**ASSIGNED TASK:**
An exact transcription of all the entries below is required.

[Before-and-after object listings]
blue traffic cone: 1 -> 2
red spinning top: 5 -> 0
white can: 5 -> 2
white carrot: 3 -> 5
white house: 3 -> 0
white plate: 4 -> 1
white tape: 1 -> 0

**RESULT OF THE TASK:**
blue traffic cone: 1 -> 2
red spinning top: 5 -> 0
white can: 5 -> 2
white carrot: 3 -> 5
white house: 3 -> 0
white plate: 4 -> 1
white tape: 1 -> 0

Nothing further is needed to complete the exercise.